====== RECORDS SUPPLIED ======
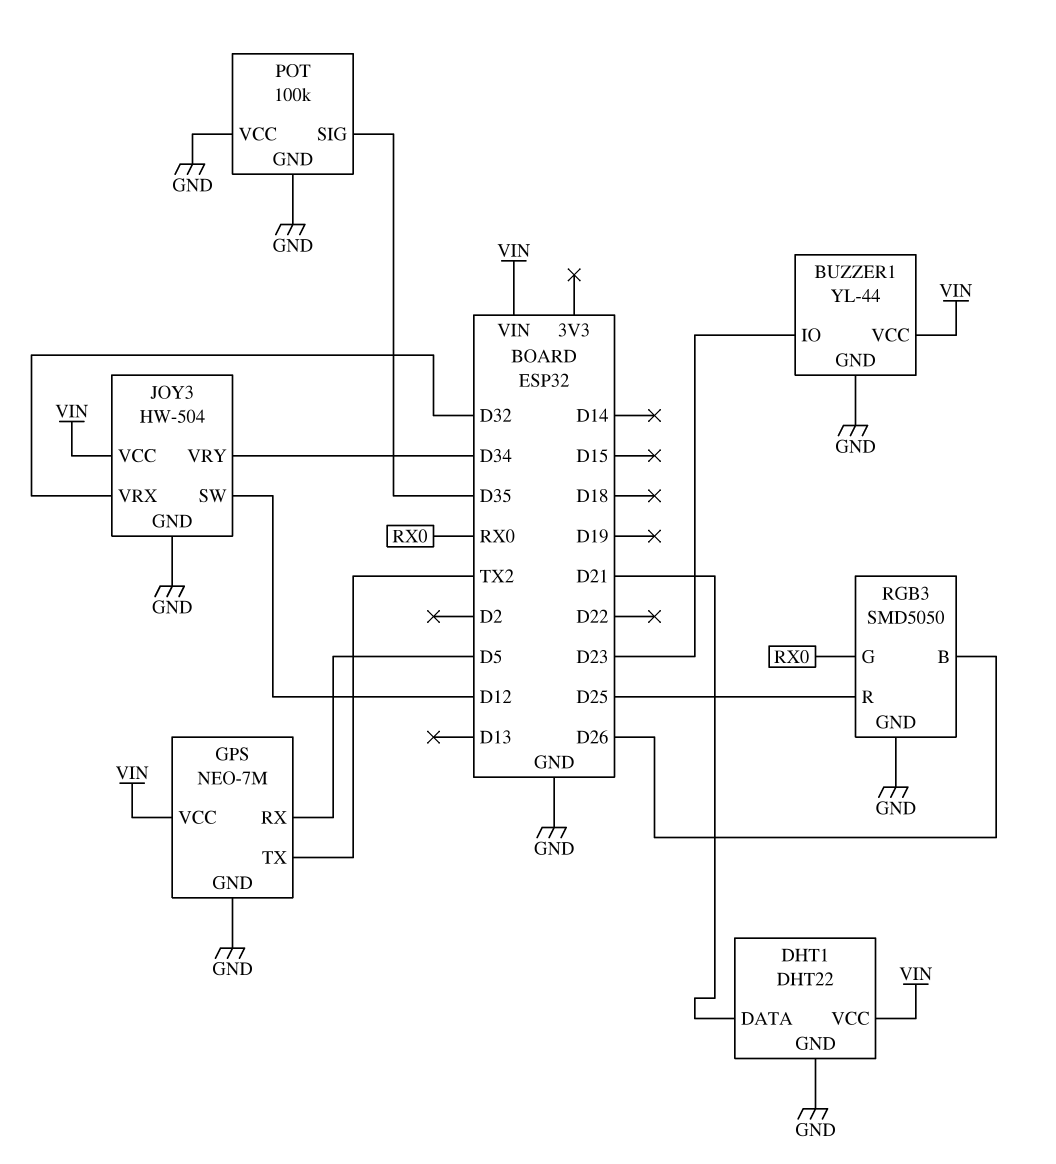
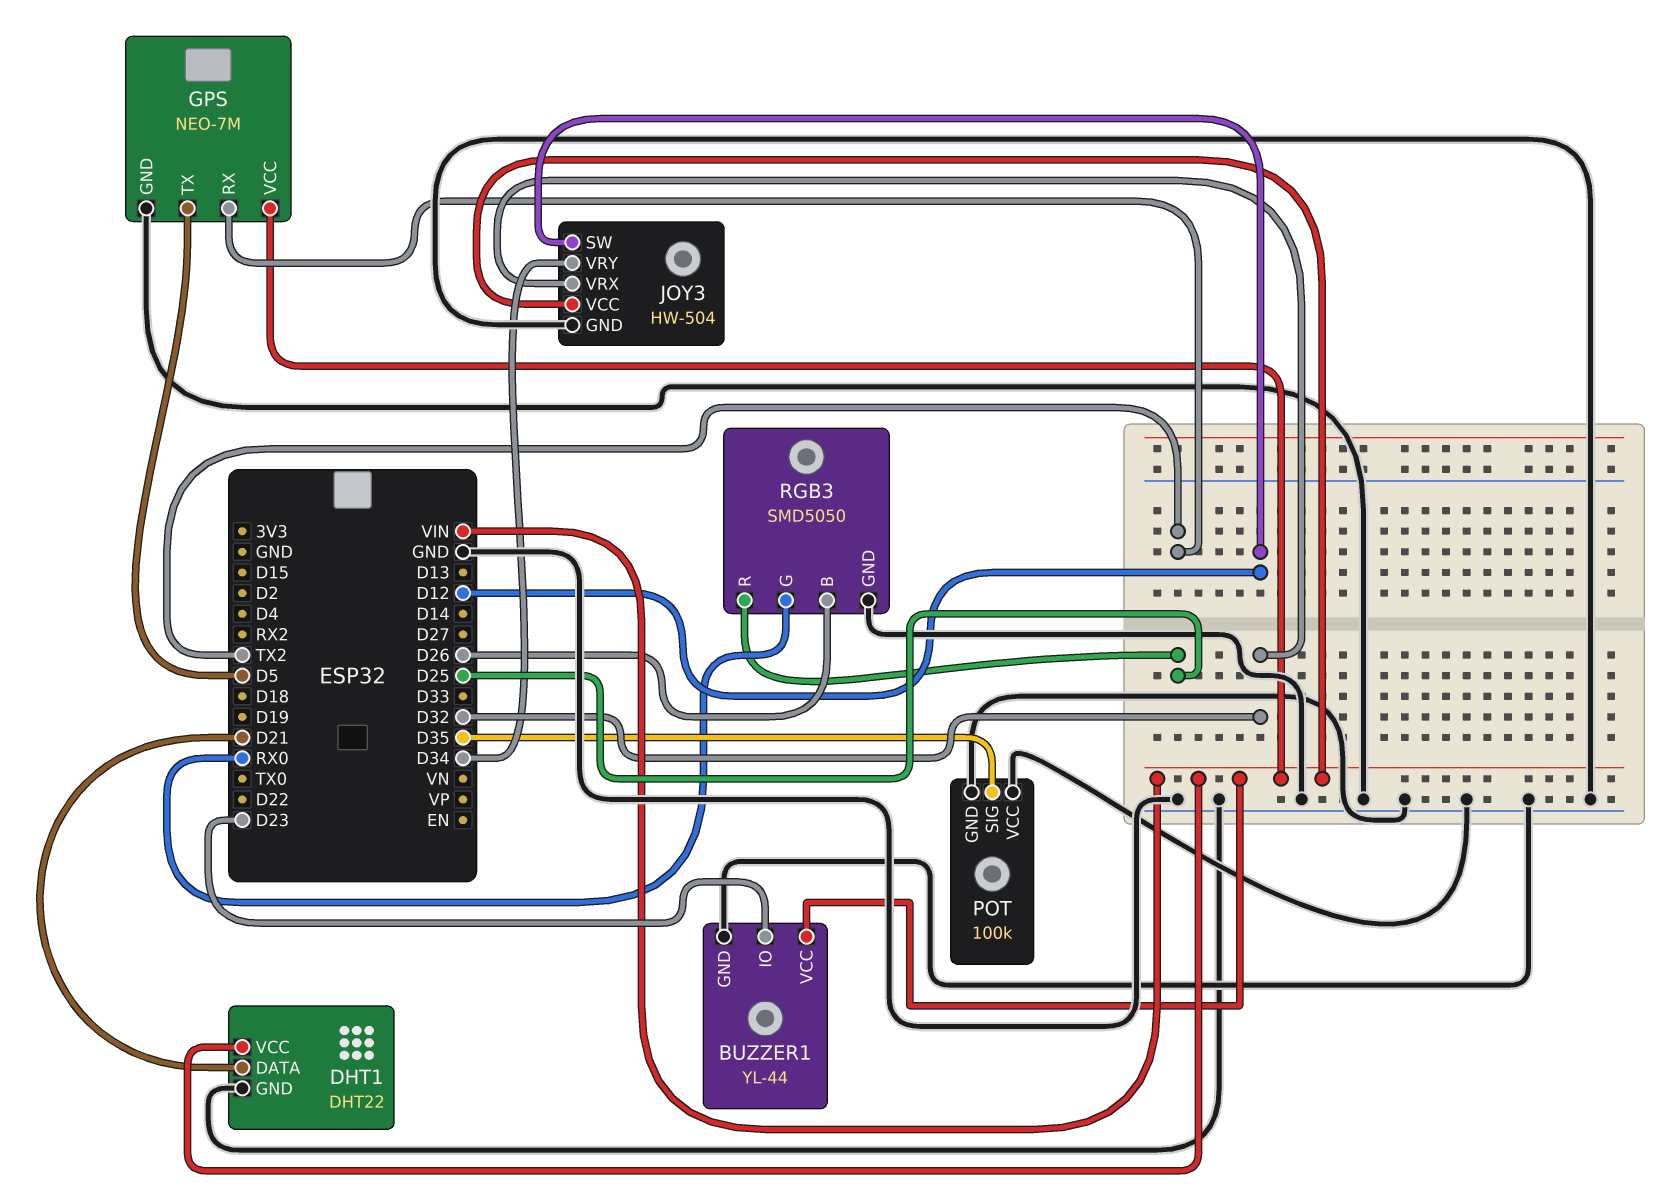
GPS pin RX: D5 -> TX2
GPS pin TX: TX2 -> D5

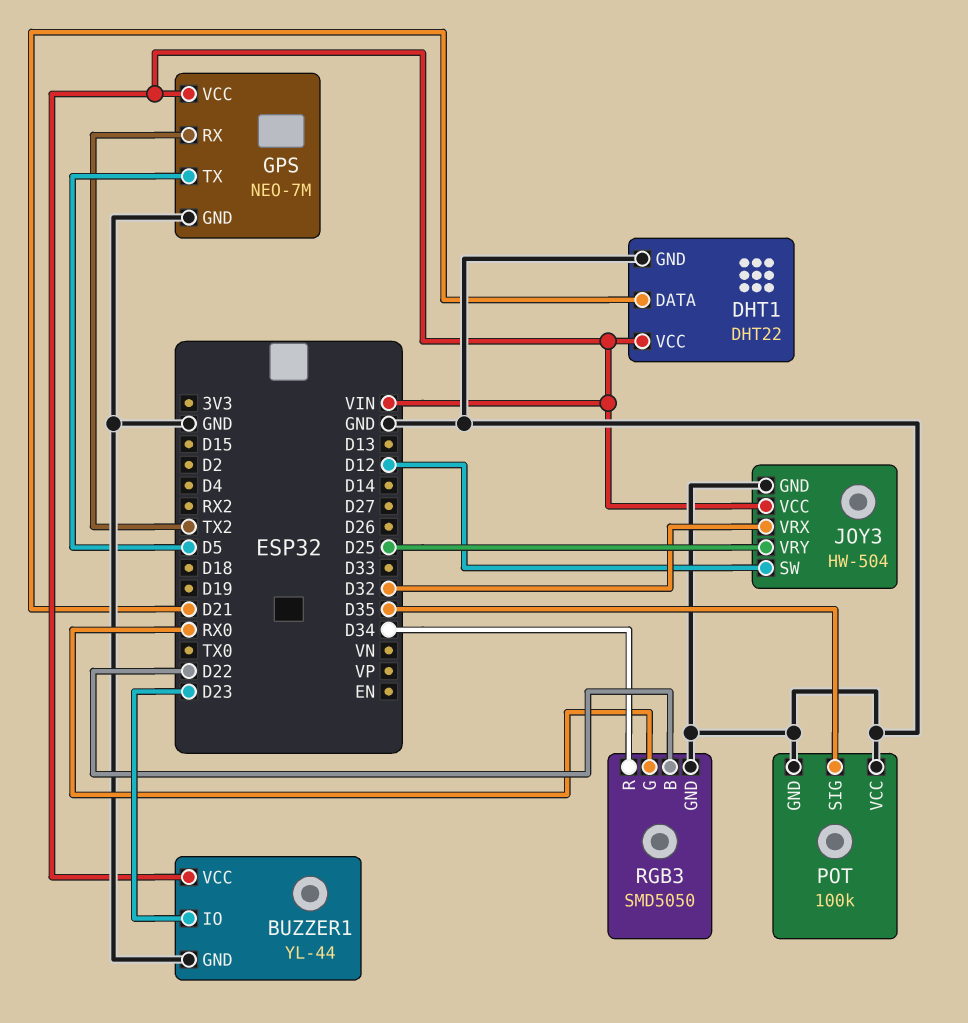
JOY3 pin VRY: D34 -> D25
RGB3 pin B: D26 -> D22
RGB3 pin R: D25 -> D34

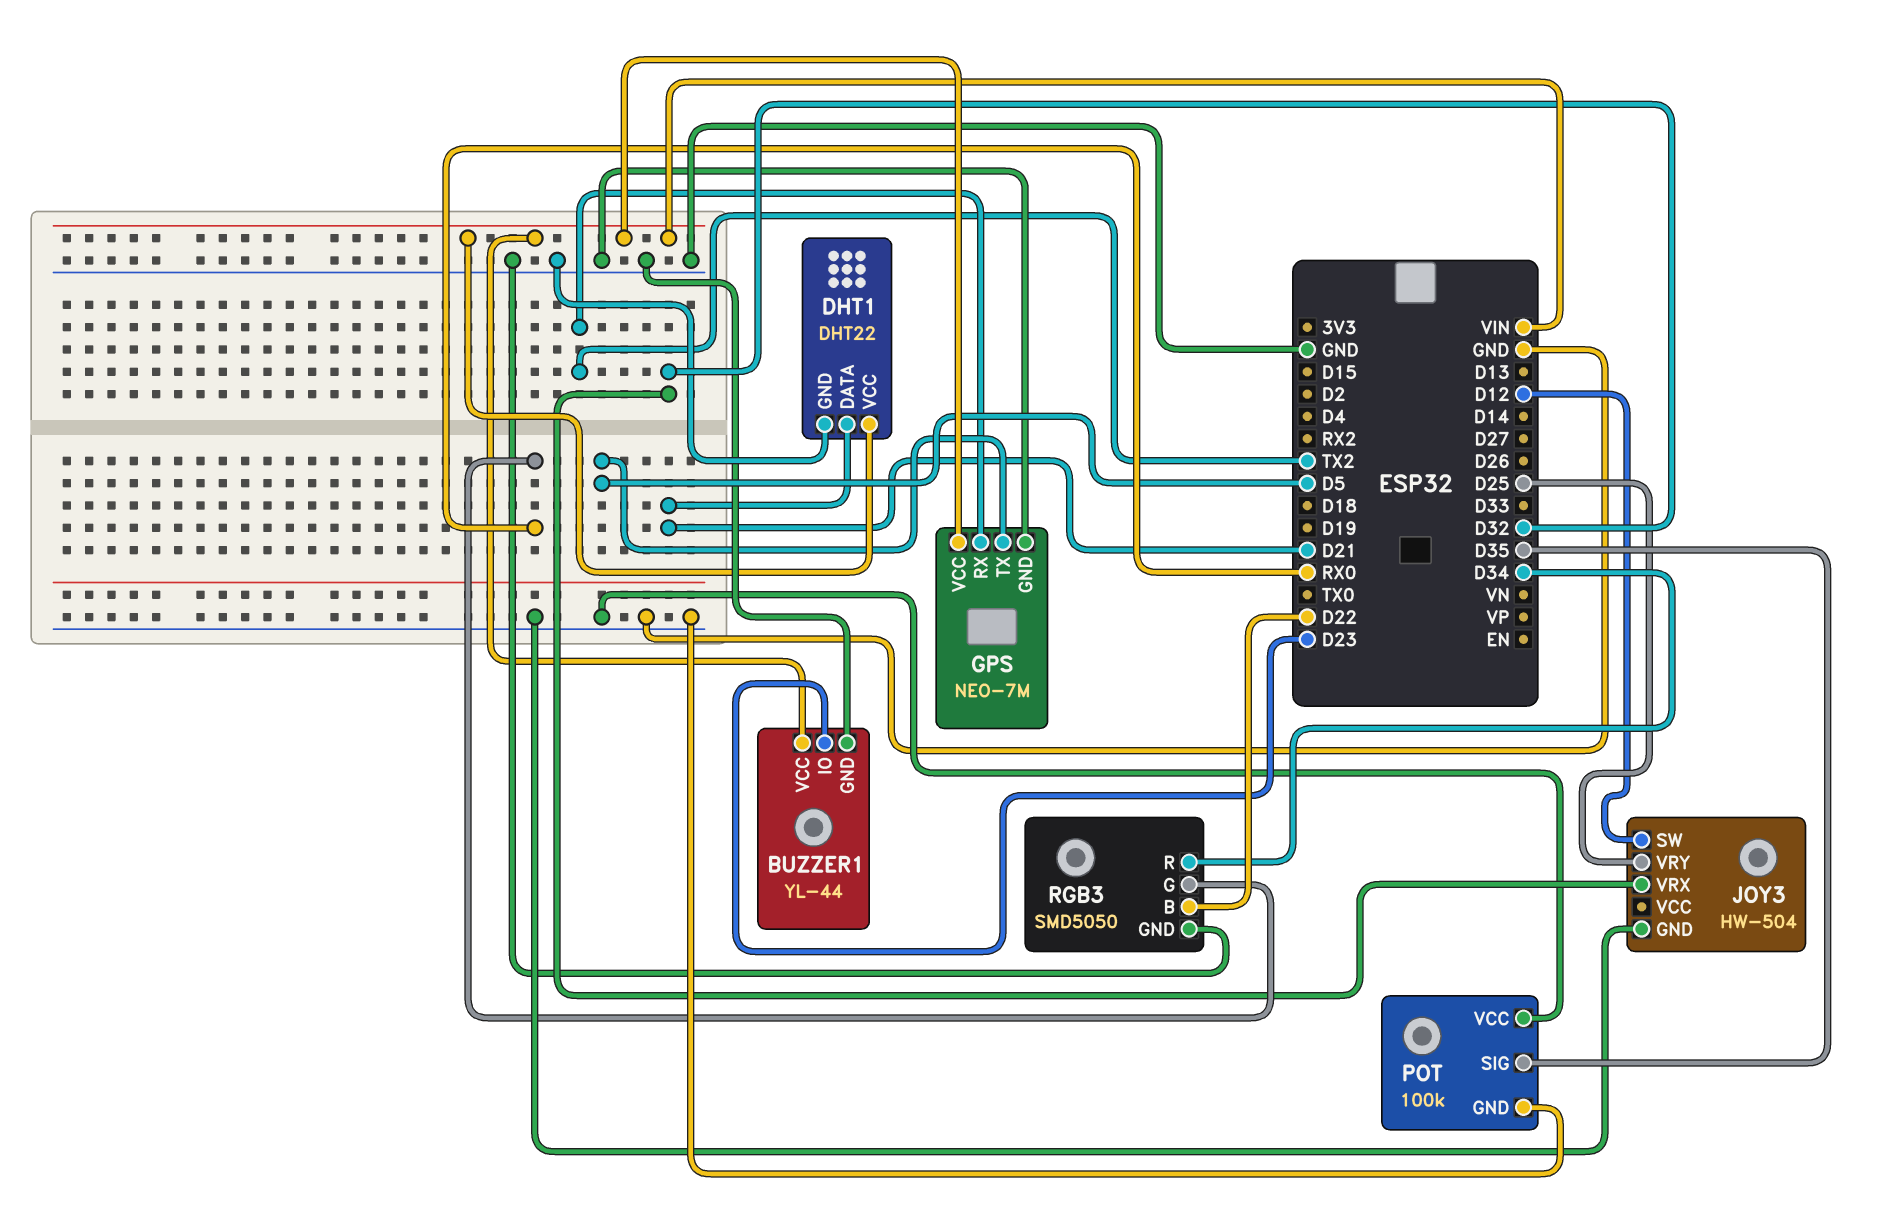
JOY3 pin VCC: VIN -> none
======
## REQUIRED ACTION
Copy the records above exactly, omitting every picture.

## ANSWER SPACE
GPS pin RX: D5 -> TX2
GPS pin TX: TX2 -> D5

JOY3 pin VRY: D34 -> D25
RGB3 pin B: D26 -> D22
RGB3 pin R: D25 -> D34

JOY3 pin VCC: VIN -> none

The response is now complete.